— START OF Recorded information —

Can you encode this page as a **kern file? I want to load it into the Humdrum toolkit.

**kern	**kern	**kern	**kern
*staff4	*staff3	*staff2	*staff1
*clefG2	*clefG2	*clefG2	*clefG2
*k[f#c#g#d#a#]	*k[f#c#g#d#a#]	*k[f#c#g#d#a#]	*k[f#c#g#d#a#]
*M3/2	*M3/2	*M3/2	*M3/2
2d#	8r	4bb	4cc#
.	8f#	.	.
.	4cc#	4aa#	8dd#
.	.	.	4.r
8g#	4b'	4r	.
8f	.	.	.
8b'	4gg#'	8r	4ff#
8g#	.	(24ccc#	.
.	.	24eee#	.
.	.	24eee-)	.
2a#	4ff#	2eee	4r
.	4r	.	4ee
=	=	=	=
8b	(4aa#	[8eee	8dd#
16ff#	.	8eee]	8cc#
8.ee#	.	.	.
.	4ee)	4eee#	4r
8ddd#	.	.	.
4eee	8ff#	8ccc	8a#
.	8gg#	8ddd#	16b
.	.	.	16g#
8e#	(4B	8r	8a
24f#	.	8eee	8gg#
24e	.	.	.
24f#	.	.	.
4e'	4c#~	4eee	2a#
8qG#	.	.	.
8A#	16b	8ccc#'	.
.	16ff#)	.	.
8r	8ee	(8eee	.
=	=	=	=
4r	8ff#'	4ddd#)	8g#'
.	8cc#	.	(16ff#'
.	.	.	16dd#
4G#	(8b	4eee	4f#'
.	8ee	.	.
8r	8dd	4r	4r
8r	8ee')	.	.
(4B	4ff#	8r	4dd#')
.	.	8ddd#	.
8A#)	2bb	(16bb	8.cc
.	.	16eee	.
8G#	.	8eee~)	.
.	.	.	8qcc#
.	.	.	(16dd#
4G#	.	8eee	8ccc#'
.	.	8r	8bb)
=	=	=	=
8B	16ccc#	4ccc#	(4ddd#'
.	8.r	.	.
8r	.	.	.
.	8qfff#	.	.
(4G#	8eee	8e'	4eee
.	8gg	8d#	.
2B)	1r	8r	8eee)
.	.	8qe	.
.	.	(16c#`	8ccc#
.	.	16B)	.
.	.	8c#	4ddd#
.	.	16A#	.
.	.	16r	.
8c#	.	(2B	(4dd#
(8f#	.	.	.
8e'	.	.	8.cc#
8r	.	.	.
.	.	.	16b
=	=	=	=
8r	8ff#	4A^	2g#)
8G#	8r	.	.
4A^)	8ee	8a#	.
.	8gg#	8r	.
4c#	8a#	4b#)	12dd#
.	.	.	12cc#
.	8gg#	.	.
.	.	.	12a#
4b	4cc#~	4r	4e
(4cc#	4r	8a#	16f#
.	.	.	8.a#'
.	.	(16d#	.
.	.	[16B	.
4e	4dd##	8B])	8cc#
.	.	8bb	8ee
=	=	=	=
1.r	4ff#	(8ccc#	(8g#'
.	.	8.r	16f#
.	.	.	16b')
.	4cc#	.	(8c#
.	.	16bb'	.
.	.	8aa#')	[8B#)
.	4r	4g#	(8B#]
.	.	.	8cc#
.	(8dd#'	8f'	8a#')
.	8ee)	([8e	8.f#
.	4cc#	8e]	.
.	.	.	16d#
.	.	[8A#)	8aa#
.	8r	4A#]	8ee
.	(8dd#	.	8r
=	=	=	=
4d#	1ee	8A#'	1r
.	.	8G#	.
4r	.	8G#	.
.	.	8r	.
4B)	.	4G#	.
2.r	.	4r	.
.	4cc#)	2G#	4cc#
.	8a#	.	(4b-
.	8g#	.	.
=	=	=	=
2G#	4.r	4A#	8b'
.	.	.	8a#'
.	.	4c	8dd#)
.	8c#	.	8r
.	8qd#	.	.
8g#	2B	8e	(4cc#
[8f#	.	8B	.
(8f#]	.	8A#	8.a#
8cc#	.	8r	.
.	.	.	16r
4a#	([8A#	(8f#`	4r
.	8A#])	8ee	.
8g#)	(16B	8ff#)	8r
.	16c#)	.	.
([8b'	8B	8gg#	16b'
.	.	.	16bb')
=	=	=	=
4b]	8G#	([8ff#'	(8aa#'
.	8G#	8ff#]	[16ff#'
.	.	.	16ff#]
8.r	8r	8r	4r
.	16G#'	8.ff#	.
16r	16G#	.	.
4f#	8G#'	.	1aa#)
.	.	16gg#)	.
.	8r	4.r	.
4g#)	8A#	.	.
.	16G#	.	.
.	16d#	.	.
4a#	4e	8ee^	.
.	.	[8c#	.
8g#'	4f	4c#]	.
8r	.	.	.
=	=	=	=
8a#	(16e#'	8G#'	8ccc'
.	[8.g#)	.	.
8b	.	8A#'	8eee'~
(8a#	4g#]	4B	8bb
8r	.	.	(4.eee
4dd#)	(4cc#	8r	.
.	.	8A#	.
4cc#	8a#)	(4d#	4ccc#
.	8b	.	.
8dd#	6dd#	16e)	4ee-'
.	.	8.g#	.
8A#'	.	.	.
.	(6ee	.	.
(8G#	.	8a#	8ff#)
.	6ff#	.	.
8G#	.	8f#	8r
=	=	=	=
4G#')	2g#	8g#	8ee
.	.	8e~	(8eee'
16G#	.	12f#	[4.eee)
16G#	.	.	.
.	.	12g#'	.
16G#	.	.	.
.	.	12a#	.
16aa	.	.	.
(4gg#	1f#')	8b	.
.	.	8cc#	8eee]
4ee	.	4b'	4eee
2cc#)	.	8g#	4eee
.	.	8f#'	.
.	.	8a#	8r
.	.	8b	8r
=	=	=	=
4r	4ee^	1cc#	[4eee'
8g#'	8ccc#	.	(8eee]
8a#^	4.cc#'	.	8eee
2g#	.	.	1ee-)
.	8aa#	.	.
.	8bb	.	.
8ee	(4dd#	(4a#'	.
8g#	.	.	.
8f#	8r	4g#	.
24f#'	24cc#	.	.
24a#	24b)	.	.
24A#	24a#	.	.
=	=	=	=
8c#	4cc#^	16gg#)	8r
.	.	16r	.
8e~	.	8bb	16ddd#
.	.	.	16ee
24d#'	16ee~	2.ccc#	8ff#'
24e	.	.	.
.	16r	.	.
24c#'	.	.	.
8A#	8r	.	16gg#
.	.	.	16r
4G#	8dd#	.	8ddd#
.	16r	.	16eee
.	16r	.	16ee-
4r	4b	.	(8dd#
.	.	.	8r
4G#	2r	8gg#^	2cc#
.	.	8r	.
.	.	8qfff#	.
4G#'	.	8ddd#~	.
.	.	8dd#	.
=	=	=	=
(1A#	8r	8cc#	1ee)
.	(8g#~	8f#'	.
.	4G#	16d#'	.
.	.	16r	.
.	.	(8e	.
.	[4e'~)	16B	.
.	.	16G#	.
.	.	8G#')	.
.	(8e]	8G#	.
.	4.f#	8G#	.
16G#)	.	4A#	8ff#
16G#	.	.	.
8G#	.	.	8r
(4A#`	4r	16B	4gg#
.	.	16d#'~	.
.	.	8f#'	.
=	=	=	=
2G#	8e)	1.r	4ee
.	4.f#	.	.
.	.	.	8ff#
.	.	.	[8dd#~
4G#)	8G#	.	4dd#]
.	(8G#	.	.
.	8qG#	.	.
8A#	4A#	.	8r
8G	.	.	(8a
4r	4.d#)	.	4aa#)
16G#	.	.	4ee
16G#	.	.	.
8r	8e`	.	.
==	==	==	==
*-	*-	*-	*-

— END OF Recorded information —

▸ Exercise brief
Count the lines in the records that contain the string "kern". Matching is case-sensitive, so state only the resulting number.

▸ Task result
2